(Extracted data entries)
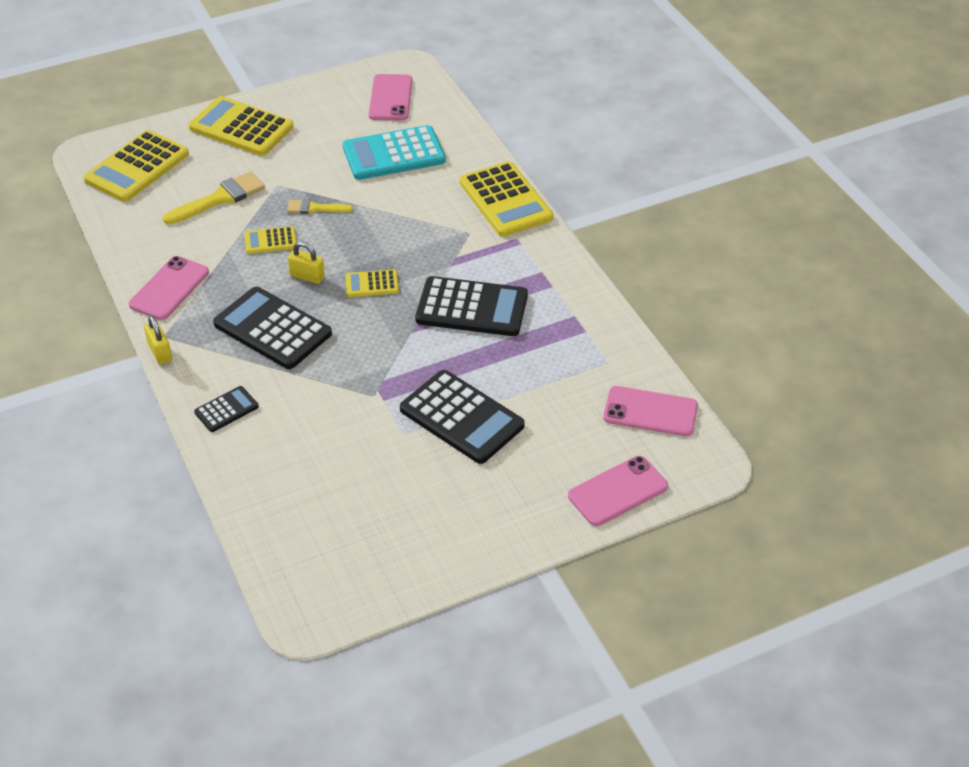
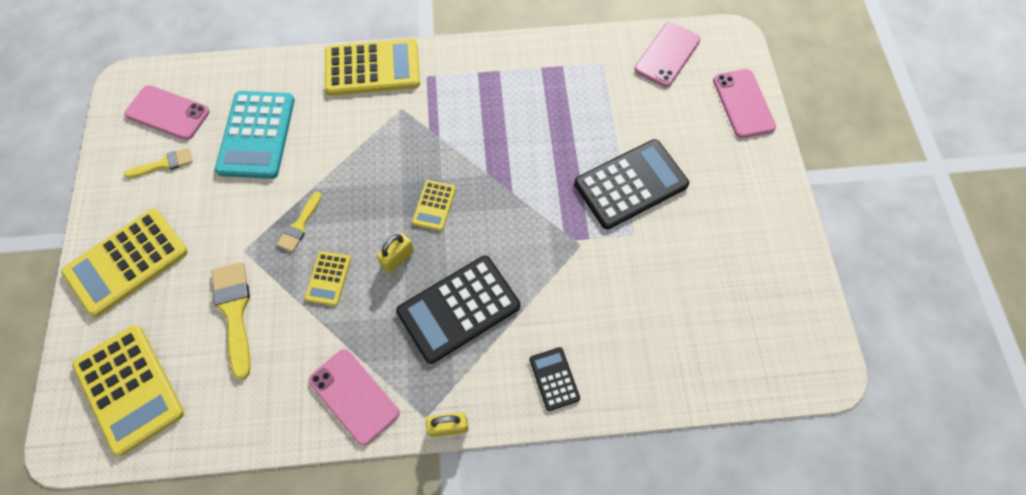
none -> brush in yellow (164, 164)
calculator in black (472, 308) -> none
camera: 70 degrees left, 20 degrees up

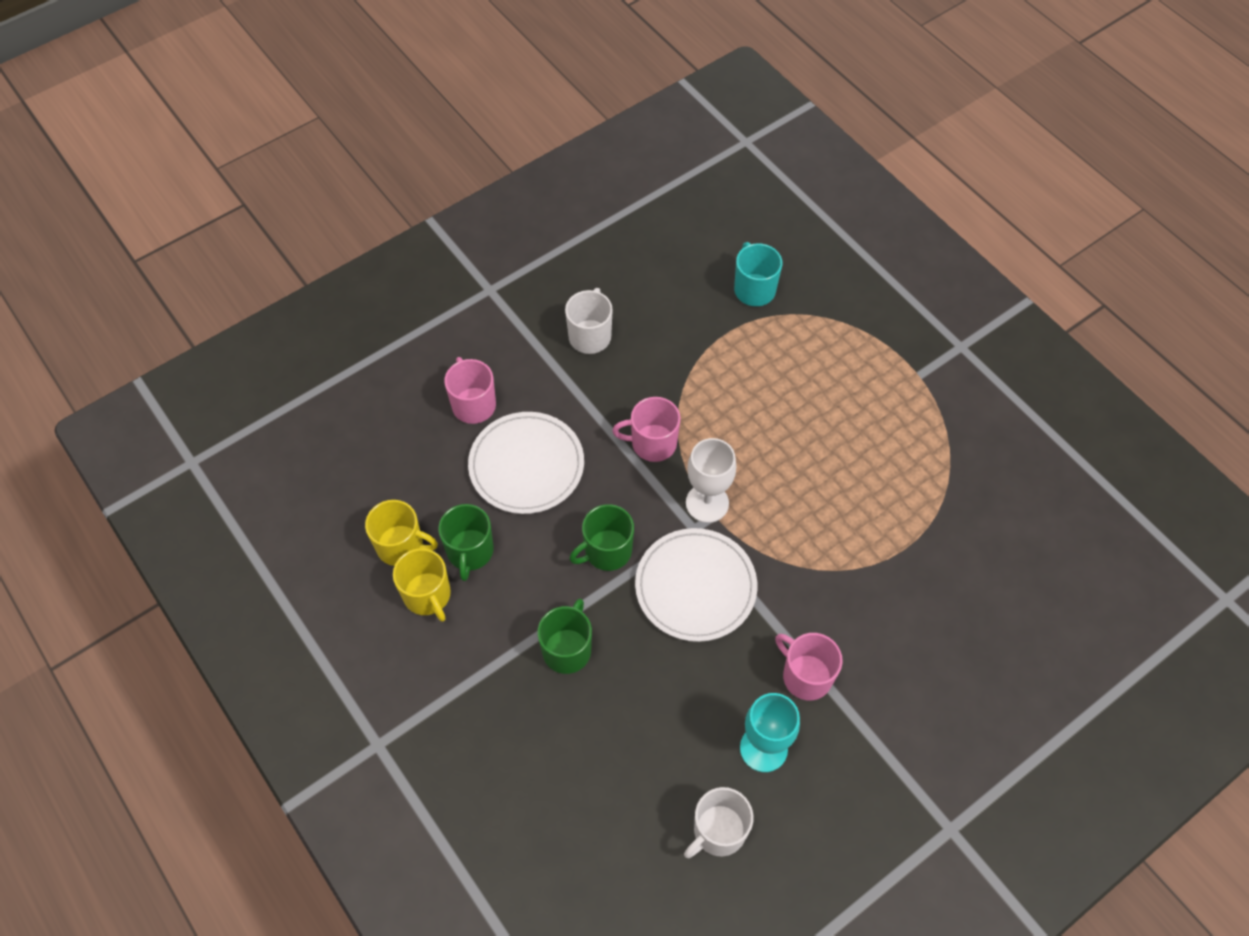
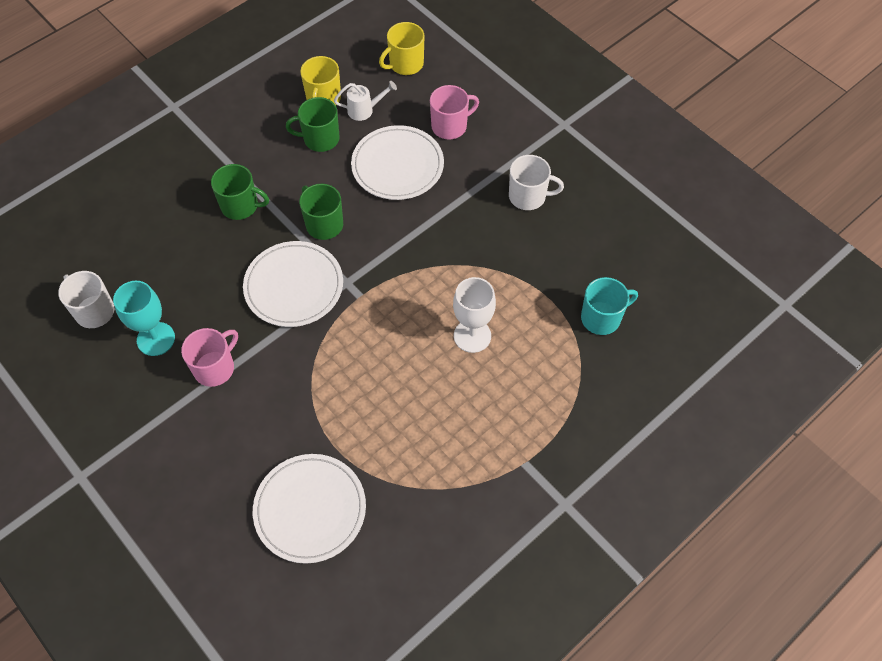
none -> plate in white (310, 509)
none -> watering can in white (365, 110)
mug in yellow (427, 595) -> mug in yellow (405, 64), moved
goblet in white (707, 503) -> goblet in white (472, 336), moved
mug in pink (652, 443) -> none
camera: 85 degrees right, 0 degrees up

__Task prompt__
If the data includes images, skip them and copy every line exactly.

__Written solution__
none -> brush in yellow (164, 164)
calculator in black (472, 308) -> none
camera: 70 degrees left, 20 degrees up

none -> plate in white (310, 509)
none -> watering can in white (365, 110)
mug in yellow (427, 595) -> mug in yellow (405, 64), moved
goblet in white (707, 503) -> goblet in white (472, 336), moved
mug in pink (652, 443) -> none
camera: 85 degrees right, 0 degrees up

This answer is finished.